What to produce: In the listing beneath this line, copy exactly the lines starting with the one containing "Q2: NPN 2N3904" and going on through the one containing "R12: 91k (+5V, VB) -> 91k (VB, VSS)".

☆ ☆ ☆ ☆ ☆ ☆ ☆

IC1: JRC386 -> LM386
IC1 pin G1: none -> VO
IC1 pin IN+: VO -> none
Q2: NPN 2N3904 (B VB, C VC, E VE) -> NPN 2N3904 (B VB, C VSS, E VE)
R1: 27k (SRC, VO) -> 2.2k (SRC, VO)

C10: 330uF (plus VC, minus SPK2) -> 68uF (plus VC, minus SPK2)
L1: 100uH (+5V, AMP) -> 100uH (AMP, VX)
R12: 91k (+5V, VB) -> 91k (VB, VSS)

☆ ☆ ☆ ☆ ☆ ☆ ☆

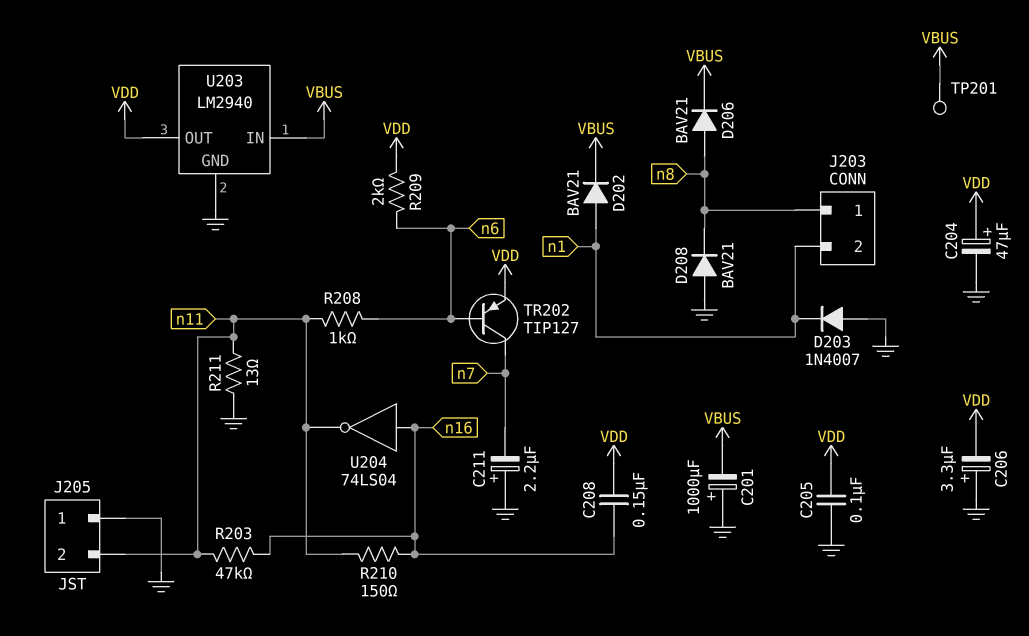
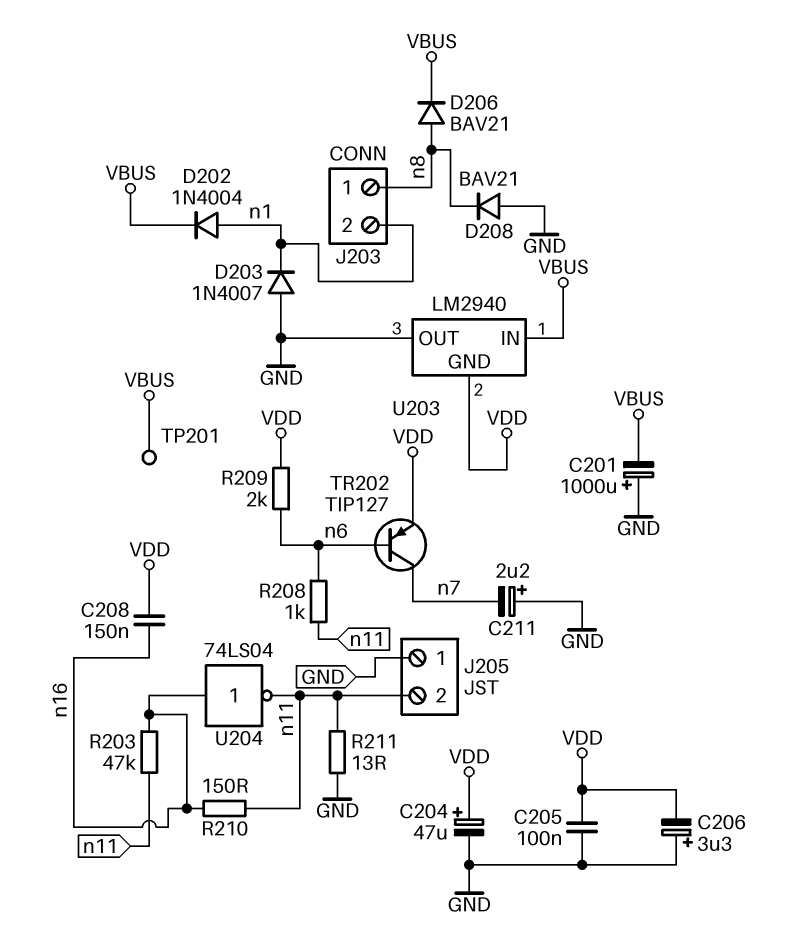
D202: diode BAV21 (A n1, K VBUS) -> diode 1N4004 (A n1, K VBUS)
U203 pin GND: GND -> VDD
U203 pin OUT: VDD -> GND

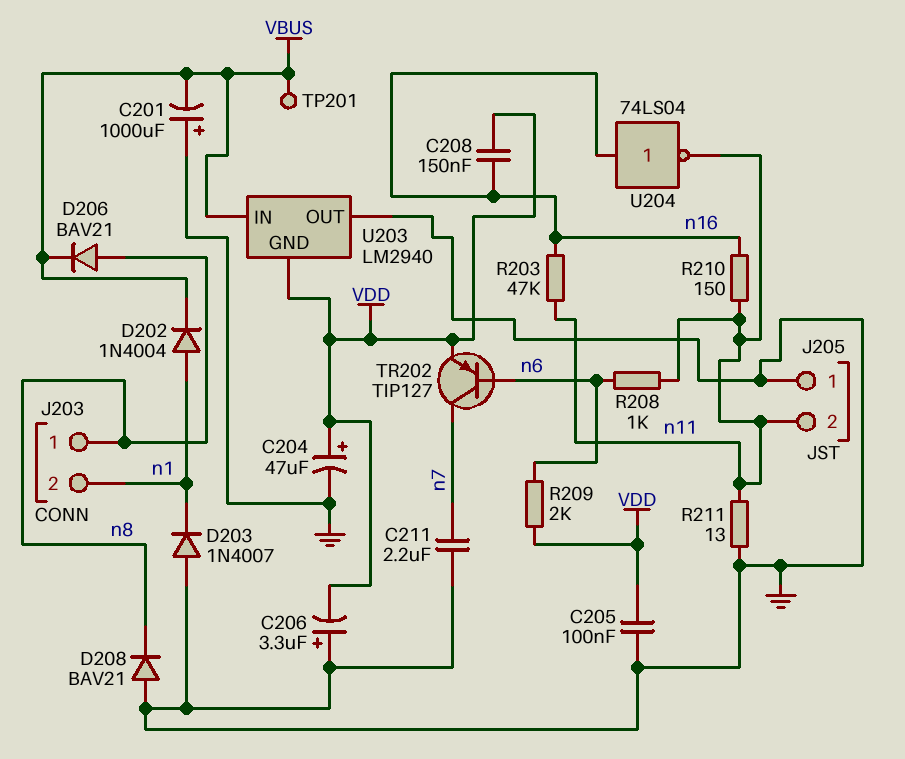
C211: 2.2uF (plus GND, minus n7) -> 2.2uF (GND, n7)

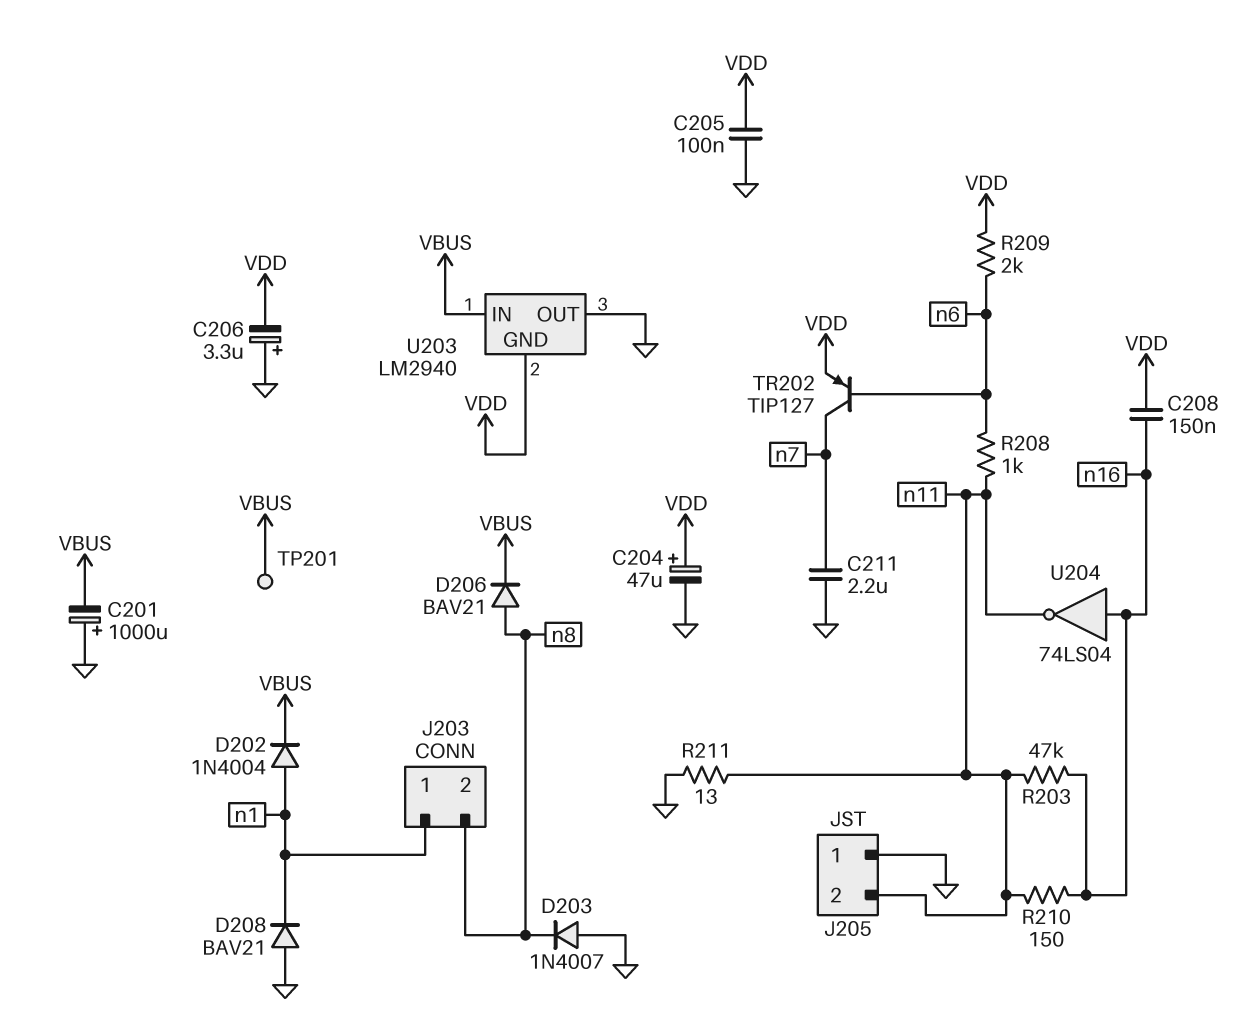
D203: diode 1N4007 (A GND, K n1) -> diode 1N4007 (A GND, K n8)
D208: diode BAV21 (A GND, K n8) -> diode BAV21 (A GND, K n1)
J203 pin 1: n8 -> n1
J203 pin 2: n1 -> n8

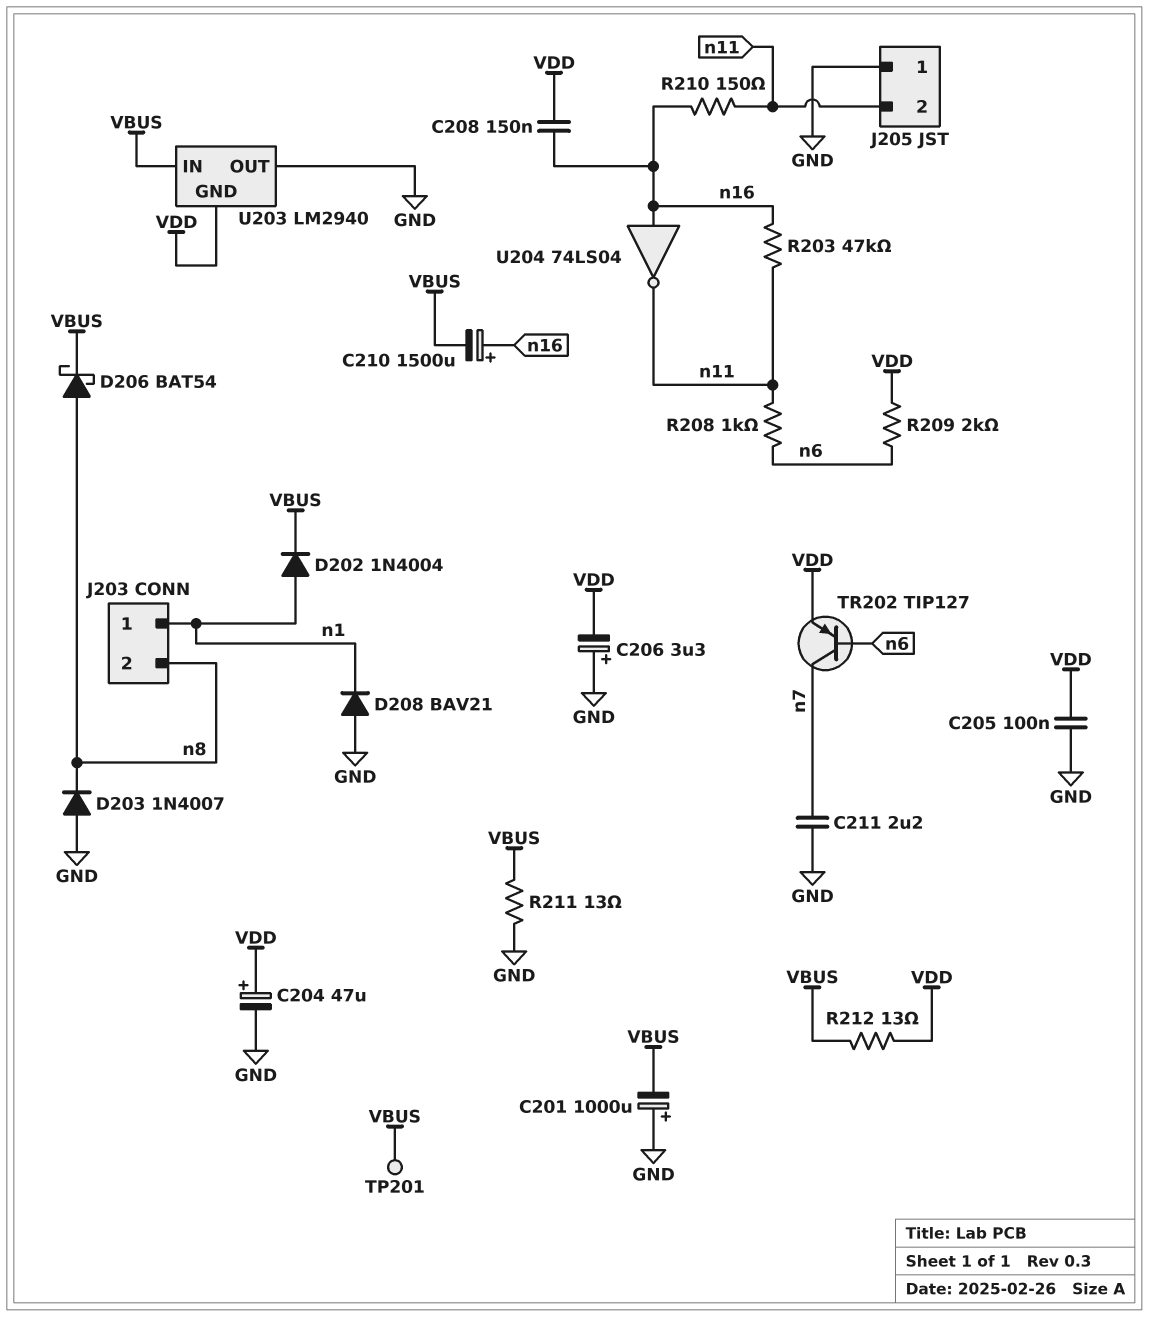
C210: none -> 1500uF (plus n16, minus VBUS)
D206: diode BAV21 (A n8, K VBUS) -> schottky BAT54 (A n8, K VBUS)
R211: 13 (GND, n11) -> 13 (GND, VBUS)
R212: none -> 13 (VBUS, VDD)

☆ ☆ ☆ ☆ ☆ ☆ ☆

Response box:
Q2: NPN 2N3904 (B VB, C VC, E VE) -> NPN 2N3904 (B VB, C VSS, E VE)
R1: 27k (SRC, VO) -> 2.2k (SRC, VO)

C10: 330uF (plus VC, minus SPK2) -> 68uF (plus VC, minus SPK2)
L1: 100uH (+5V, AMP) -> 100uH (AMP, VX)
R12: 91k (+5V, VB) -> 91k (VB, VSS)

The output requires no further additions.